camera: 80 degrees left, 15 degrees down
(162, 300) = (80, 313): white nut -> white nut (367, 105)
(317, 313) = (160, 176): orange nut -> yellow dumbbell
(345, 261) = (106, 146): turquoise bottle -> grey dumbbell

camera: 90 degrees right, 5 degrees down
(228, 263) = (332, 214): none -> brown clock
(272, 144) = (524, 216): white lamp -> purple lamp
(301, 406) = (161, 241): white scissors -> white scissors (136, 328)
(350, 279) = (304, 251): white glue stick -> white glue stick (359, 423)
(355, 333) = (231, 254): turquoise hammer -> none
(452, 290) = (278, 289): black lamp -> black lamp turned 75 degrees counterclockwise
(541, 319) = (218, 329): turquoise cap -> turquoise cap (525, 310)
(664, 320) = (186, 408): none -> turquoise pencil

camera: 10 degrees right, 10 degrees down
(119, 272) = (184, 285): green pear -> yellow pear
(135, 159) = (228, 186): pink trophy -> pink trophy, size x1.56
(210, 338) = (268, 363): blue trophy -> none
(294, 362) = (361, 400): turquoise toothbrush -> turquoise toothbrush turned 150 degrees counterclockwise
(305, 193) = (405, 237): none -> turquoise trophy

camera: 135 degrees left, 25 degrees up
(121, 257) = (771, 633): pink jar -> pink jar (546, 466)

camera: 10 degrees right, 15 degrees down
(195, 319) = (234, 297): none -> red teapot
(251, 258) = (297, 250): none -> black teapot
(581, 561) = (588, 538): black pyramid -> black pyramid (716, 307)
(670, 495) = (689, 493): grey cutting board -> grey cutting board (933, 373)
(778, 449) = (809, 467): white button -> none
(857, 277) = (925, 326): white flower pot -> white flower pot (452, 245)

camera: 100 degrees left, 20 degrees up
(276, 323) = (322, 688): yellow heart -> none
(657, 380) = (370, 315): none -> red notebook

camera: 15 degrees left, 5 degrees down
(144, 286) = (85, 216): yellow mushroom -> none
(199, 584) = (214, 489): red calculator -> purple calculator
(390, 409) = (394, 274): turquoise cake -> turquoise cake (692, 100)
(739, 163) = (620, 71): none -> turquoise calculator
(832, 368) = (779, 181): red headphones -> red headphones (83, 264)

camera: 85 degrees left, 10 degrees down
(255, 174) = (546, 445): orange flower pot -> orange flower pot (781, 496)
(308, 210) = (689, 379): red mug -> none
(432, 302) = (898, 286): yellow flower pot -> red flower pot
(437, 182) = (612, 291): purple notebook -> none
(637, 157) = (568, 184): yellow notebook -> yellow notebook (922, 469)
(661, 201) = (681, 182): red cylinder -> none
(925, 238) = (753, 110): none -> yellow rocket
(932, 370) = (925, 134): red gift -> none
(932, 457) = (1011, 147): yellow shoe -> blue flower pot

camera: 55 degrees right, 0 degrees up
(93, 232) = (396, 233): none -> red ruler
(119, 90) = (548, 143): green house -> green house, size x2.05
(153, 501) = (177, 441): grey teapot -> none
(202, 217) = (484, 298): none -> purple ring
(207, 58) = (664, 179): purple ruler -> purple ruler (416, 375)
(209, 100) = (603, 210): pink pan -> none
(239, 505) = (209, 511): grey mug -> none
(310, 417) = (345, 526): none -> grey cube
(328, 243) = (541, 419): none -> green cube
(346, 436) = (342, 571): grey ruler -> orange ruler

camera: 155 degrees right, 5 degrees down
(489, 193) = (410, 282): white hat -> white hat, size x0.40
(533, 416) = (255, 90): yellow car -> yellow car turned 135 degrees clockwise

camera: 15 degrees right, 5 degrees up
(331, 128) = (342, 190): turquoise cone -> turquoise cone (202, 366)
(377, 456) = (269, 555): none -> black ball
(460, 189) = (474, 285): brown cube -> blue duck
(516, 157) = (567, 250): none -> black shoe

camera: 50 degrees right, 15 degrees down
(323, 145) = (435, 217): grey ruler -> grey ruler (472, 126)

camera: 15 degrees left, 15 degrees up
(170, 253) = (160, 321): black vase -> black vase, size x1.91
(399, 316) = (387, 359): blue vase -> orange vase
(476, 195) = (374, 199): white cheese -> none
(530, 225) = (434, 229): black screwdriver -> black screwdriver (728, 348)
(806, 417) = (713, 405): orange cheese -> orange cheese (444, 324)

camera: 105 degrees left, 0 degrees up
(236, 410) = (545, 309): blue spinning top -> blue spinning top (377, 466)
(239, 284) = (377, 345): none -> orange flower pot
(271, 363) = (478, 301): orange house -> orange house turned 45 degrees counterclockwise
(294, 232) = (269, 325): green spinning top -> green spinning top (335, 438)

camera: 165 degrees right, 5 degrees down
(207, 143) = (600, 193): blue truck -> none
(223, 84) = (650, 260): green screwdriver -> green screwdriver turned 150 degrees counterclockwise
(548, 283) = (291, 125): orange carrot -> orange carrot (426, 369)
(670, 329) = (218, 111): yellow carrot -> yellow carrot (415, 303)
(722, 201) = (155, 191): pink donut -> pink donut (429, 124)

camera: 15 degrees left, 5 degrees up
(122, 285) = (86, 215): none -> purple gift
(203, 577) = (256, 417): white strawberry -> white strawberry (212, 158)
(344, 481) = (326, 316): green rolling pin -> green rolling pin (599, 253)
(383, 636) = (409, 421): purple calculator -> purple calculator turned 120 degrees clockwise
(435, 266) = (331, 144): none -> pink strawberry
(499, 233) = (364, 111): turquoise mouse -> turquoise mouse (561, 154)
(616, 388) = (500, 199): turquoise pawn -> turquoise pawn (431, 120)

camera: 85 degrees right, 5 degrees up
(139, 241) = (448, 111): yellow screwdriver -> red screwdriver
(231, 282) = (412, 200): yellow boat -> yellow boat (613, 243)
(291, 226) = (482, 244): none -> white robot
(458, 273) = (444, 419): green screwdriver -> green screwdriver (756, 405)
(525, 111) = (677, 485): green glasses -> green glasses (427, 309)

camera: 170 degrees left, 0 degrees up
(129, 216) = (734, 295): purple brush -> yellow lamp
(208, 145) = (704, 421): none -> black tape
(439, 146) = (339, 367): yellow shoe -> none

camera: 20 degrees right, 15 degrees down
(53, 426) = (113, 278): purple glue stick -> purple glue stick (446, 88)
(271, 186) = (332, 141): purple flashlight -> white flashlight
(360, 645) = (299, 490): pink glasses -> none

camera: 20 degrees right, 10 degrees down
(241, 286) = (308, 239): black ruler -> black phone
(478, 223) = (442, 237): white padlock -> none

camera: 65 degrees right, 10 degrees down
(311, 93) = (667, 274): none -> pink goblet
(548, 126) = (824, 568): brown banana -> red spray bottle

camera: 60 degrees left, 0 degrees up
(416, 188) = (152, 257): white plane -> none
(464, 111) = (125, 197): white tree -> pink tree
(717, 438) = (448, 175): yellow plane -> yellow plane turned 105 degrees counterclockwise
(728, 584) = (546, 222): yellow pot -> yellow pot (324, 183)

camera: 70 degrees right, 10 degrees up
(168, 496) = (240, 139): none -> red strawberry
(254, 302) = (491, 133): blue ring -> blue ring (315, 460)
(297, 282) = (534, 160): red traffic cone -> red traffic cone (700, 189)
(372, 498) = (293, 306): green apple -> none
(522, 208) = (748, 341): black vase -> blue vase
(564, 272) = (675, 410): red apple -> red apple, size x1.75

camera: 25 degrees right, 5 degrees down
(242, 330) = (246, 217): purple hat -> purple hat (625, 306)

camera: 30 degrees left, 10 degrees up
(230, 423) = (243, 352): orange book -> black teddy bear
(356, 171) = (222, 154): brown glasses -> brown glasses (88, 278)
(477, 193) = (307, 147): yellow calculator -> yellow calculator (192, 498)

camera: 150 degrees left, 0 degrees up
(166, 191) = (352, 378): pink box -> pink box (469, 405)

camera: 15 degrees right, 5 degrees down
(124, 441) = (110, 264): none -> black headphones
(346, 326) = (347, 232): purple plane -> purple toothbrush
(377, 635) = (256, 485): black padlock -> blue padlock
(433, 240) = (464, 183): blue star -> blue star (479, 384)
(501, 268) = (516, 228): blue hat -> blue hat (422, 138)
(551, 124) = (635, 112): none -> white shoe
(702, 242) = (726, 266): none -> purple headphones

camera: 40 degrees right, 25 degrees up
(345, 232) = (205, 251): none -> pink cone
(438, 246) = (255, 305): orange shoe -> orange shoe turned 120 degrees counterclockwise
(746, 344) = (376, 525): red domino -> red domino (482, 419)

##########

> [Task to carry out] Write out again only the lines from the one with "(346, 326) = (347, 232): purple" through the last line of the records above. Keep every word as it stands.

> [Completed exercise]
(346, 326) = (347, 232): purple plane -> purple toothbrush
(377, 635) = (256, 485): black padlock -> blue padlock
(433, 240) = (464, 183): blue star -> blue star (479, 384)
(501, 268) = (516, 228): blue hat -> blue hat (422, 138)
(551, 124) = (635, 112): none -> white shoe
(702, 242) = (726, 266): none -> purple headphones

camera: 40 degrees right, 25 degrees up
(345, 232) = (205, 251): none -> pink cone
(438, 246) = (255, 305): orange shoe -> orange shoe turned 120 degrees counterclockwise
(746, 344) = (376, 525): red domino -> red domino (482, 419)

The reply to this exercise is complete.